> _Data_
====
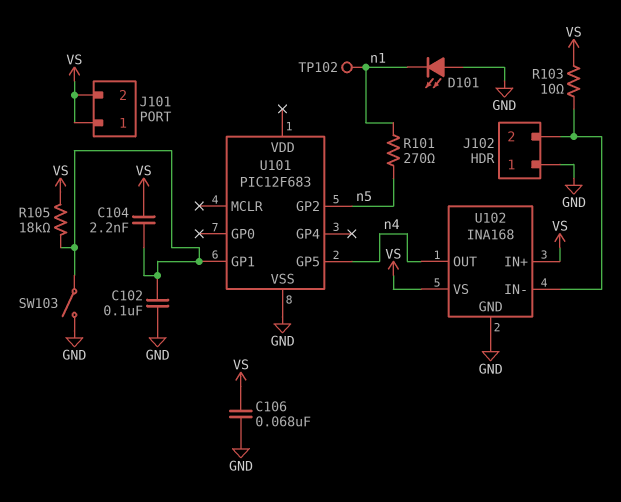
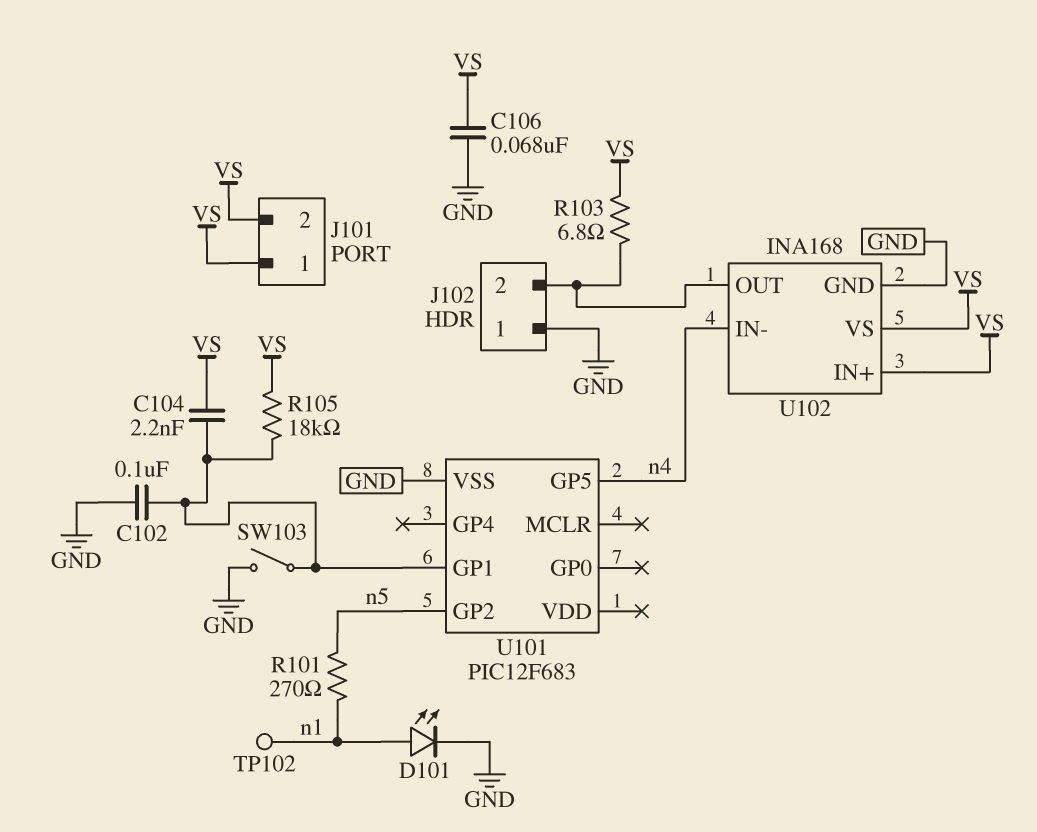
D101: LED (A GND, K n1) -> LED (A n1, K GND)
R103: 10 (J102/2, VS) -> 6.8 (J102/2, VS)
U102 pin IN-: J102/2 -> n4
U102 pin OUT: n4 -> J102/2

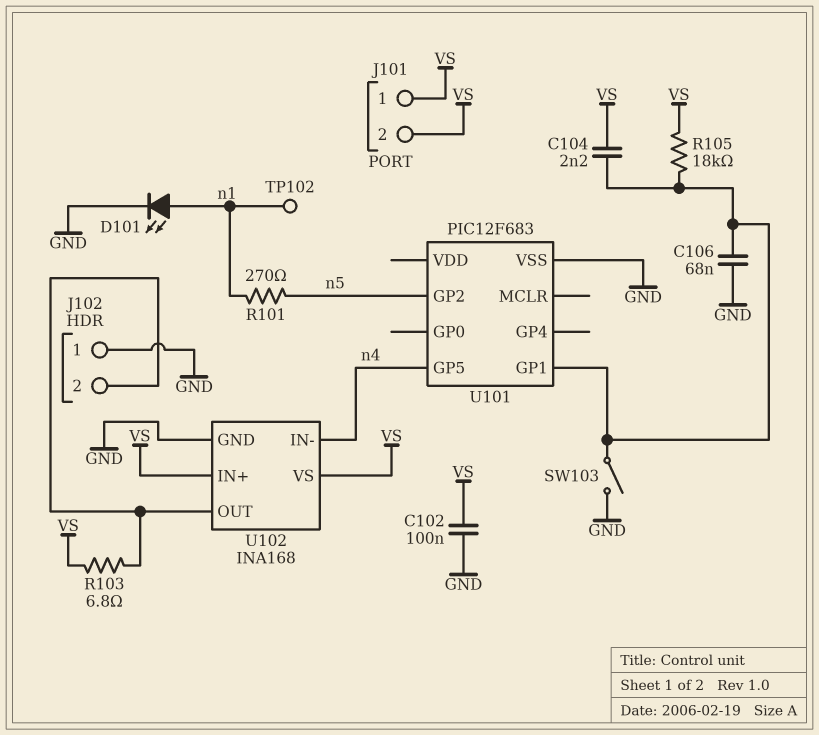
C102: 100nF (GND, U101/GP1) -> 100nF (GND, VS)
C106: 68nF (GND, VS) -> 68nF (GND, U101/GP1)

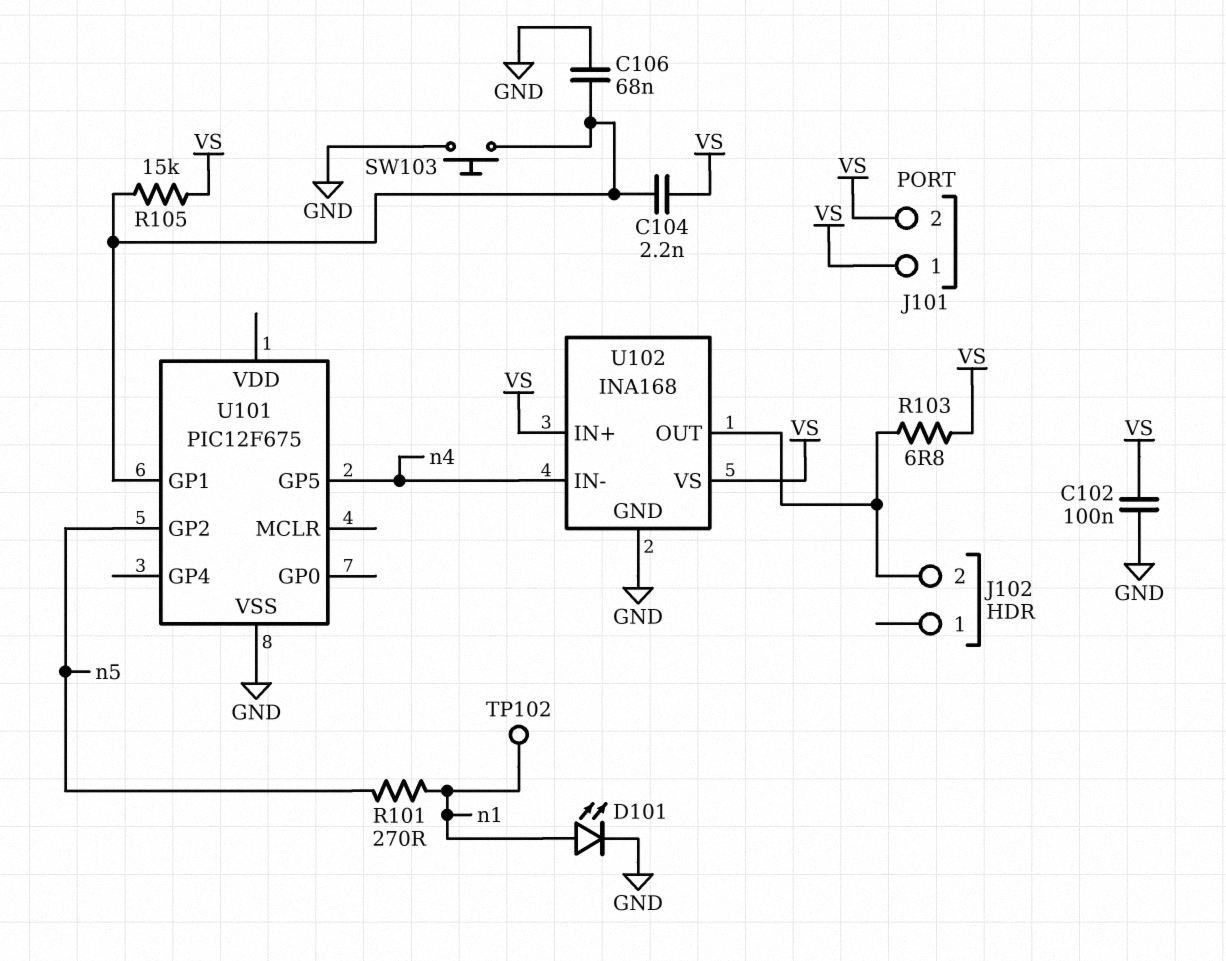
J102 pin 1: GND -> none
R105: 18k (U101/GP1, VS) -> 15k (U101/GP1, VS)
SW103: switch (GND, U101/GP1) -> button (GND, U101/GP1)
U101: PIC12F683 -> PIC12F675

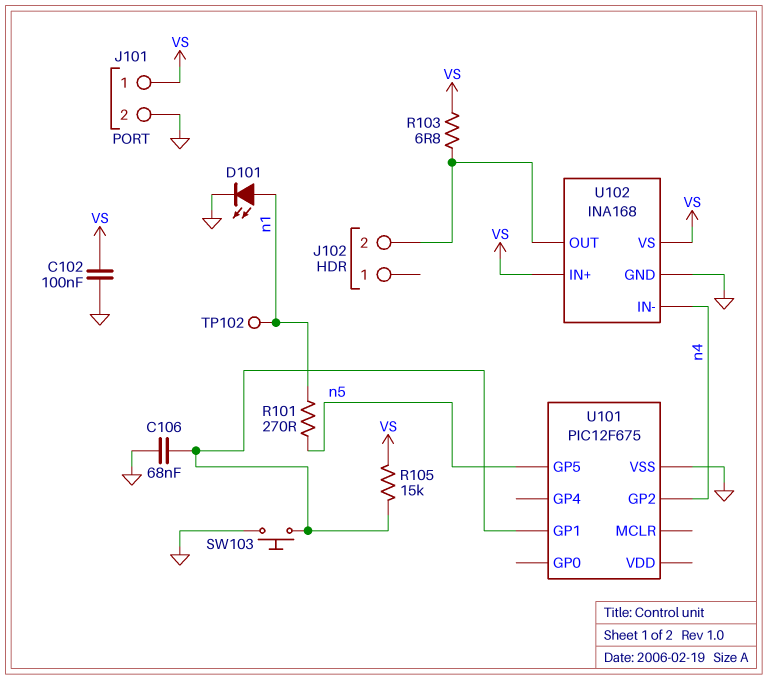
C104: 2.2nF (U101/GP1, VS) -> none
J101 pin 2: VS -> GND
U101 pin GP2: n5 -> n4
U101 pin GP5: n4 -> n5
====
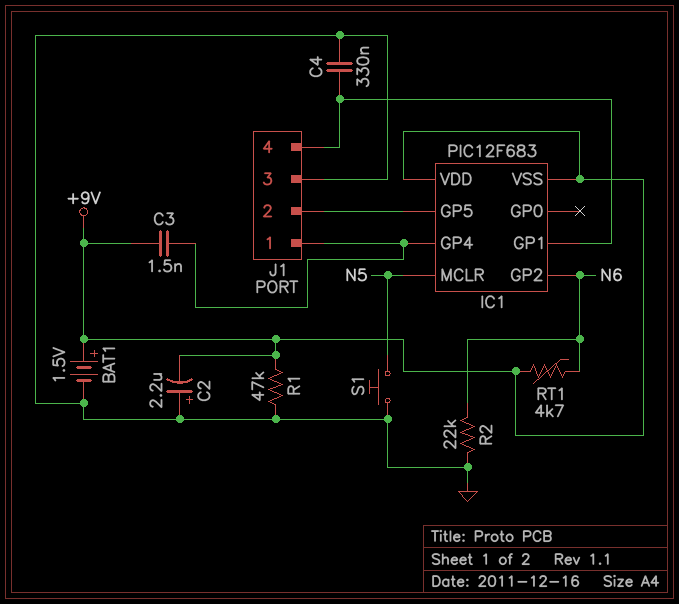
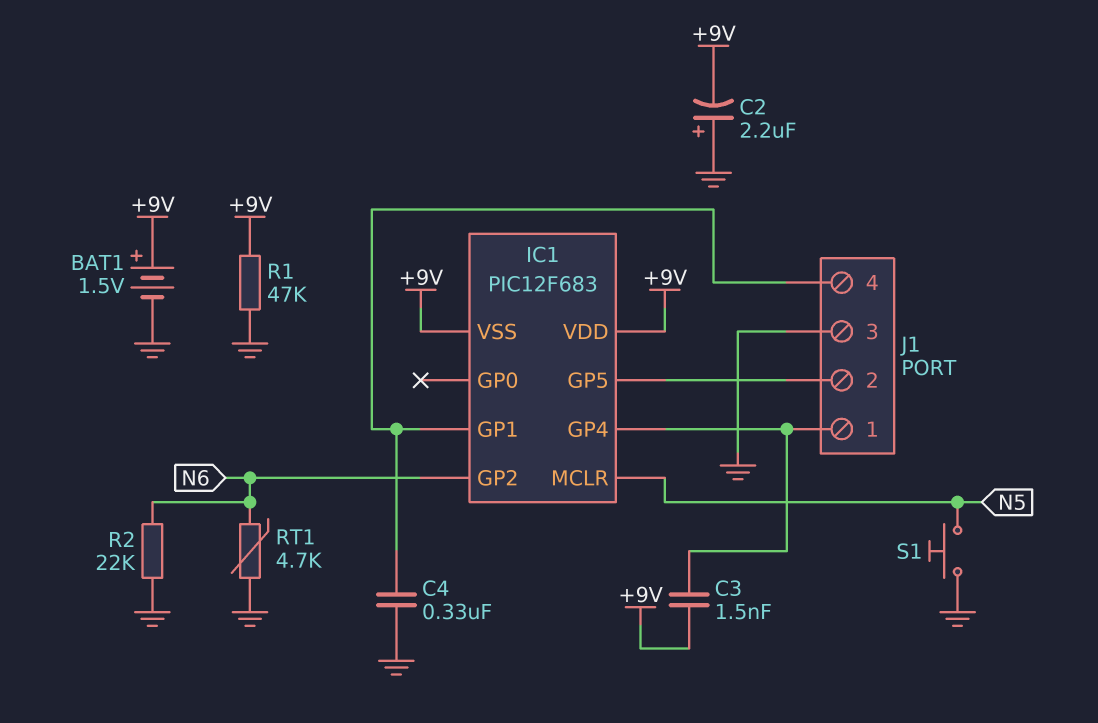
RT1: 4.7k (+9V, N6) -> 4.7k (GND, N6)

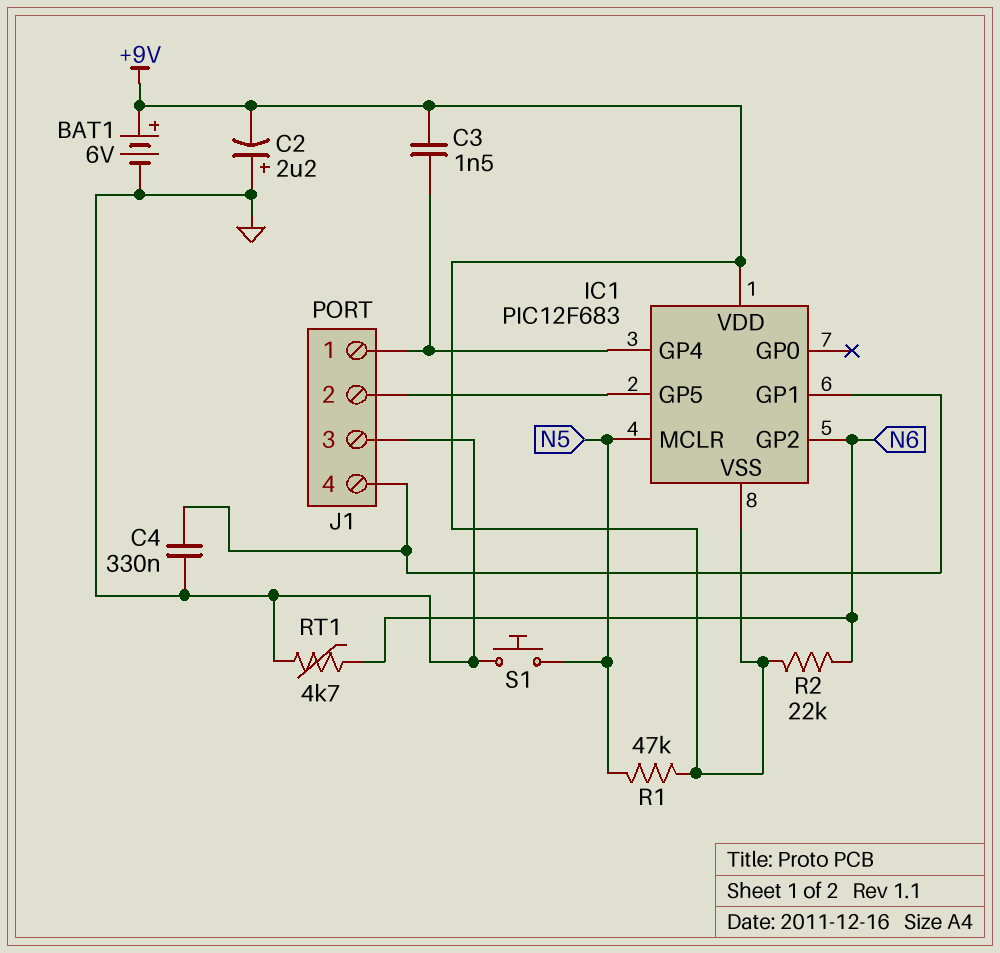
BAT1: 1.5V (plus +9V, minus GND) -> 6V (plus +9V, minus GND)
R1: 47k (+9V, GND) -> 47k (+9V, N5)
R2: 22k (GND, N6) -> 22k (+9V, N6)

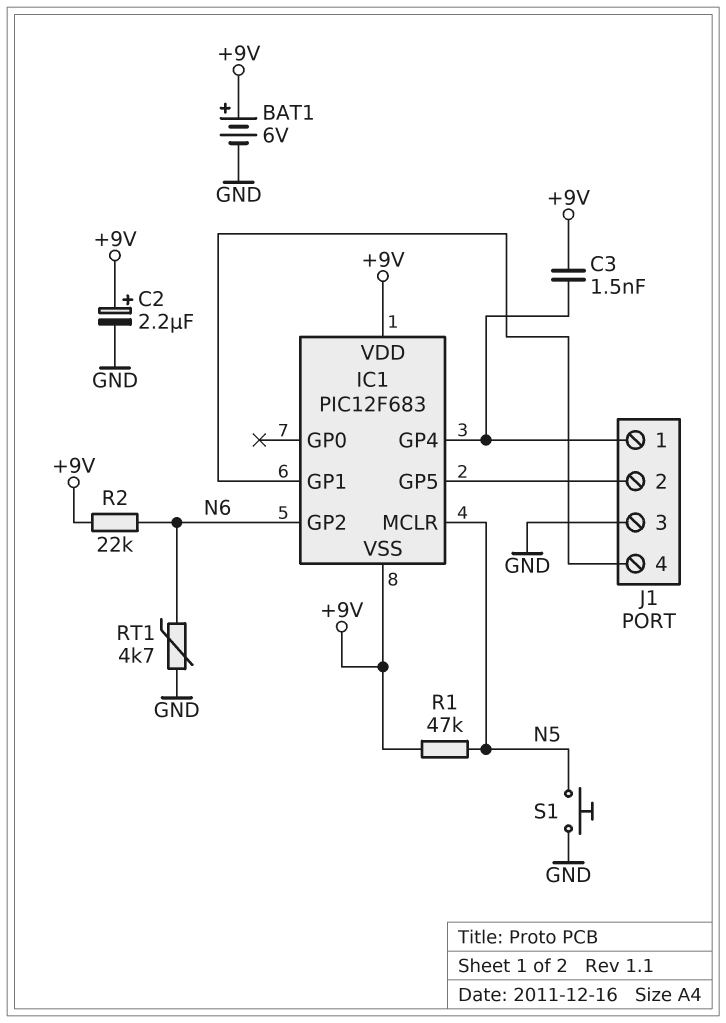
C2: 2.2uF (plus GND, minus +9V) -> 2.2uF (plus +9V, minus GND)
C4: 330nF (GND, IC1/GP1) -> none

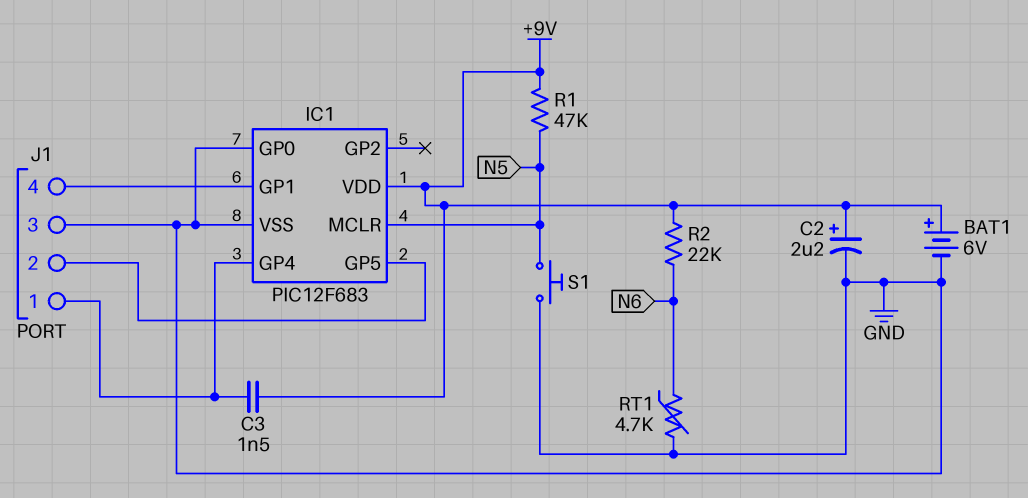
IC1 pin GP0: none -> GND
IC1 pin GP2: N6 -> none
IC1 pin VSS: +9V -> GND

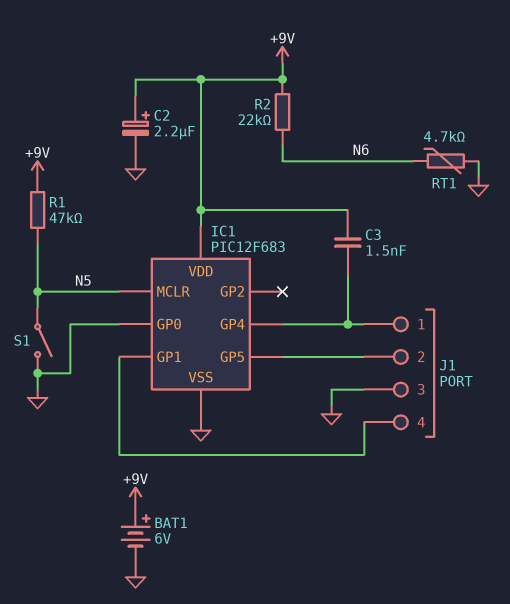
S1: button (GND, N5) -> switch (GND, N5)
====
> _Task description_
All lines above from the one with "C104: 2.2nF (U101/GP1, VS) -> none" to the one with "U101 pin GP5: n4 -> n5", inclusive, should be copied exactly, and no other lines.

> _Your solution_
C104: 2.2nF (U101/GP1, VS) -> none
J101 pin 2: VS -> GND
U101 pin GP2: n5 -> n4
U101 pin GP5: n4 -> n5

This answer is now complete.